Copy every line of the records below that holds the word "green".

(Dataset entries begins)

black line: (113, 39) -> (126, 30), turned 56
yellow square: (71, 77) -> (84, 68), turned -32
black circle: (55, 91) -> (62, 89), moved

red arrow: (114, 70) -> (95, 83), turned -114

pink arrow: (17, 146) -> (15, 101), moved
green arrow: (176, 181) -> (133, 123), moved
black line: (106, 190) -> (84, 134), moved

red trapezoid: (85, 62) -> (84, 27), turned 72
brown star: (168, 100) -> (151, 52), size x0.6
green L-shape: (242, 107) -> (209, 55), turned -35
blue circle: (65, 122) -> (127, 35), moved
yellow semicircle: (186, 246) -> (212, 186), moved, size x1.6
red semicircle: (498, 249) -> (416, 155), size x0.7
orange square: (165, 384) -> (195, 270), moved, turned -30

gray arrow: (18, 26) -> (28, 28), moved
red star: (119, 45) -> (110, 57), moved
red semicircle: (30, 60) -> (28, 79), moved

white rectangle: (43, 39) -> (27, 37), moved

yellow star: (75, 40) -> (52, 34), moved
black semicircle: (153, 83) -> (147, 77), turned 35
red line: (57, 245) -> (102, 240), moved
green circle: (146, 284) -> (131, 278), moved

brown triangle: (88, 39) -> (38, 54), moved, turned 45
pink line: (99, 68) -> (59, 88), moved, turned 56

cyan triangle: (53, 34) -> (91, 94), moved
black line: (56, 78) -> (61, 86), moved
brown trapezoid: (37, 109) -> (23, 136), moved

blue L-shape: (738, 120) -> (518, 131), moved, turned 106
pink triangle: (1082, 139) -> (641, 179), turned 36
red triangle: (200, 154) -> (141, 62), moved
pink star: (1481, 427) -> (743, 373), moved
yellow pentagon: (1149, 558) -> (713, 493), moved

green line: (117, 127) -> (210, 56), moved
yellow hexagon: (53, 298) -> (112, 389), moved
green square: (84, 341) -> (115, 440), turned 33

(Dataset entries ends)

**Task response**
green arrow: (176, 181) -> (133, 123), moved
green L-shape: (242, 107) -> (209, 55), turned -35
green circle: (146, 284) -> (131, 278), moved
green line: (117, 127) -> (210, 56), moved
green square: (84, 341) -> (115, 440), turned 33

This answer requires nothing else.